> **Records shown**
++++++++++
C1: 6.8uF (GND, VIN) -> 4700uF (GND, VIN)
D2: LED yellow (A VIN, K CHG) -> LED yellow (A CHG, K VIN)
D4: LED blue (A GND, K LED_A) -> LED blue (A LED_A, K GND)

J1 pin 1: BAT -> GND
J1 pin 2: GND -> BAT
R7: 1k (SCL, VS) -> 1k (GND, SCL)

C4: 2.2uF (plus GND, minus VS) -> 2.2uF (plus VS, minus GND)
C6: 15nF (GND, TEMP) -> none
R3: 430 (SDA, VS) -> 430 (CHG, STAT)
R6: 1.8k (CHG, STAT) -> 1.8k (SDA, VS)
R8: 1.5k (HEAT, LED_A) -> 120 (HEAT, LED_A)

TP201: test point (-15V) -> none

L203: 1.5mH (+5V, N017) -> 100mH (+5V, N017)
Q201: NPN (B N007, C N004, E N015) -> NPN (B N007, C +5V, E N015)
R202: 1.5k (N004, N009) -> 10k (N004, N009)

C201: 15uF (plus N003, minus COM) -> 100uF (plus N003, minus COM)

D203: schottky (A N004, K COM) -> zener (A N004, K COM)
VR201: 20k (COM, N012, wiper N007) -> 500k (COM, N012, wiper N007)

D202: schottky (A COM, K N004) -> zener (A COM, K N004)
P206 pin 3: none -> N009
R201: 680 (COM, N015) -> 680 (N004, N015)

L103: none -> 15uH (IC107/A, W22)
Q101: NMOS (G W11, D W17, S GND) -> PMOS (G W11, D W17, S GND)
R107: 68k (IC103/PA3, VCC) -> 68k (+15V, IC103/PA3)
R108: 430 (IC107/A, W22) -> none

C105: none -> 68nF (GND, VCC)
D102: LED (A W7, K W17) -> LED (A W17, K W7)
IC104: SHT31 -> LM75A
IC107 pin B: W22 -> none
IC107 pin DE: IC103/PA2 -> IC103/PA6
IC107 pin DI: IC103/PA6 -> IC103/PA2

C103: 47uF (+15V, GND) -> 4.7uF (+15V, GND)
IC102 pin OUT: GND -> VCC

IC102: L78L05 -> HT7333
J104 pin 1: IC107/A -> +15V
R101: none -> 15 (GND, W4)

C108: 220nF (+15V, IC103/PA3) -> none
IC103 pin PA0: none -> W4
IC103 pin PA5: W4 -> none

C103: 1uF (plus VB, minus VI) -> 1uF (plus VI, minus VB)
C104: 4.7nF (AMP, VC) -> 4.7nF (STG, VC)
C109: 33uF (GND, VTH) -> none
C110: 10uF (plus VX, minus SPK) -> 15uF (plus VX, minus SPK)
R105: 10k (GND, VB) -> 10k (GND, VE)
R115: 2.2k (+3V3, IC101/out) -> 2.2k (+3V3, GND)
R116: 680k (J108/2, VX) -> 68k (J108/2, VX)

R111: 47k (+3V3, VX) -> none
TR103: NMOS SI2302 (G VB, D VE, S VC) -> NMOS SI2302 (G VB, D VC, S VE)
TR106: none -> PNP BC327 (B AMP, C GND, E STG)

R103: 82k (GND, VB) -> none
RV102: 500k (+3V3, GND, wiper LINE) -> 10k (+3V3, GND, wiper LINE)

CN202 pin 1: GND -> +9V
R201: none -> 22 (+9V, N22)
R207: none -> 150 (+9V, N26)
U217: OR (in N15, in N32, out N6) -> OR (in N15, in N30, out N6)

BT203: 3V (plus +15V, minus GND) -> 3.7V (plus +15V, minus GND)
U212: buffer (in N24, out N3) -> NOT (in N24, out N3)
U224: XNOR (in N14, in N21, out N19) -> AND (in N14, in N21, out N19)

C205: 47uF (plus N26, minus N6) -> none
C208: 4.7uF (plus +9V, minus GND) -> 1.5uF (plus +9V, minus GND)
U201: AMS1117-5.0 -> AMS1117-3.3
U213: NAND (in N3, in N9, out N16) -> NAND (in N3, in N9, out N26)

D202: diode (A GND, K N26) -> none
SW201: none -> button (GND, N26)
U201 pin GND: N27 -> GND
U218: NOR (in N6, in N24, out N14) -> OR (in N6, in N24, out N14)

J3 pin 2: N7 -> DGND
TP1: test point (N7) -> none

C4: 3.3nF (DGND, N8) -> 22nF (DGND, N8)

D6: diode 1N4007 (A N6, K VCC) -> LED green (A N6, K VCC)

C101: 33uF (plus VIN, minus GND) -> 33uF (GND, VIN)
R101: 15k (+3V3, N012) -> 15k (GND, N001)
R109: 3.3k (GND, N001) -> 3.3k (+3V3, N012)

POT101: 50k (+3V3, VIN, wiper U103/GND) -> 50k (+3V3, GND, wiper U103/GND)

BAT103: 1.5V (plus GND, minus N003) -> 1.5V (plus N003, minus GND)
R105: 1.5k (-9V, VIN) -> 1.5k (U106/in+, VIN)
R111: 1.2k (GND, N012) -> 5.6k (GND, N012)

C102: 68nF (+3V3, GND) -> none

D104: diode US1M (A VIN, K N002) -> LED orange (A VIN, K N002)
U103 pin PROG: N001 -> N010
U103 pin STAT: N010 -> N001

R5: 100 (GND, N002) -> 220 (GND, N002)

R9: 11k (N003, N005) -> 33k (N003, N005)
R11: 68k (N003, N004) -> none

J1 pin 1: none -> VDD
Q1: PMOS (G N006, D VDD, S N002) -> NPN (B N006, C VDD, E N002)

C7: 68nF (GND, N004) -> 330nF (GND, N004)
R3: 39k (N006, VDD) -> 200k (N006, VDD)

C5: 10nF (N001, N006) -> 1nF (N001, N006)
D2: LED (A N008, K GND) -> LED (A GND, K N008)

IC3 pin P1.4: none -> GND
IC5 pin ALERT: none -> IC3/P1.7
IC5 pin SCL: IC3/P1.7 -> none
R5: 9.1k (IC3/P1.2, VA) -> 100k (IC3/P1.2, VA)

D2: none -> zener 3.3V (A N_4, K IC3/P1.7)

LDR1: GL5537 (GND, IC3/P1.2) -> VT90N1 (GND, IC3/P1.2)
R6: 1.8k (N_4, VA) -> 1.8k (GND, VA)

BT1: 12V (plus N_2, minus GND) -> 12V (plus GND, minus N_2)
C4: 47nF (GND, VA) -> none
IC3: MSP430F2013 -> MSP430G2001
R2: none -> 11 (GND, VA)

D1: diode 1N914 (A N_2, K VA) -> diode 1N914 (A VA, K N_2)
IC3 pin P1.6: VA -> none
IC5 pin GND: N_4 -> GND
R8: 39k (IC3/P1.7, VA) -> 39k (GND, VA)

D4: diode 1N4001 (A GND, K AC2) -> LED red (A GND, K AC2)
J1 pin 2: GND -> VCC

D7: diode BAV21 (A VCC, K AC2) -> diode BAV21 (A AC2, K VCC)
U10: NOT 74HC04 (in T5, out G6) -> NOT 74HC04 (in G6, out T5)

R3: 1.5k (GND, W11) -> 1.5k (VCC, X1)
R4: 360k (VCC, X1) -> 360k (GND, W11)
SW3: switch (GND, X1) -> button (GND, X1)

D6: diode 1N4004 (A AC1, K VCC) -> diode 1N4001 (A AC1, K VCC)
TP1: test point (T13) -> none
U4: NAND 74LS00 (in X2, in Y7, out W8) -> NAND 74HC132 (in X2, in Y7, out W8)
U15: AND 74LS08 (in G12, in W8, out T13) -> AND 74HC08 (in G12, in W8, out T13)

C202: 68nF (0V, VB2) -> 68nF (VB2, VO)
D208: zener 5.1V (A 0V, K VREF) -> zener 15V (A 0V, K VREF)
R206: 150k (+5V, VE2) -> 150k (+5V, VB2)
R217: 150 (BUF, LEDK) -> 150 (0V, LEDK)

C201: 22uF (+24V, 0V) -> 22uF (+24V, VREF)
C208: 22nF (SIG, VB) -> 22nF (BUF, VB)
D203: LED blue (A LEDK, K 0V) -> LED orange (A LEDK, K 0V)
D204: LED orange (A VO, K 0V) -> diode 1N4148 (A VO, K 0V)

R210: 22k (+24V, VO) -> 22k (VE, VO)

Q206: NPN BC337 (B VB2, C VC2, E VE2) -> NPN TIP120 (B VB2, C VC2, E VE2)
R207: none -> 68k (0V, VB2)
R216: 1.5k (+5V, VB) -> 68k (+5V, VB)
++++++++++
> **Task requirements**
Starting at the line above that contains "IC107 pin B: W22 -> none", write out each line exactly until the line that contains "R111: 47k (+3V3, VX) -> none" has been written, and stop there.

> **Solution to the problem**
IC107 pin B: W22 -> none
IC107 pin DE: IC103/PA2 -> IC103/PA6
IC107 pin DI: IC103/PA6 -> IC103/PA2

C103: 47uF (+15V, GND) -> 4.7uF (+15V, GND)
IC102 pin OUT: GND -> VCC

IC102: L78L05 -> HT7333
J104 pin 1: IC107/A -> +15V
R101: none -> 15 (GND, W4)

C108: 220nF (+15V, IC103/PA3) -> none
IC103 pin PA0: none -> W4
IC103 pin PA5: W4 -> none

C103: 1uF (plus VB, minus VI) -> 1uF (plus VI, minus VB)
C104: 4.7nF (AMP, VC) -> 4.7nF (STG, VC)
C109: 33uF (GND, VTH) -> none
C110: 10uF (plus VX, minus SPK) -> 15uF (plus VX, minus SPK)
R105: 10k (GND, VB) -> 10k (GND, VE)
R115: 2.2k (+3V3, IC101/out) -> 2.2k (+3V3, GND)
R116: 680k (J108/2, VX) -> 68k (J108/2, VX)

R111: 47k (+3V3, VX) -> none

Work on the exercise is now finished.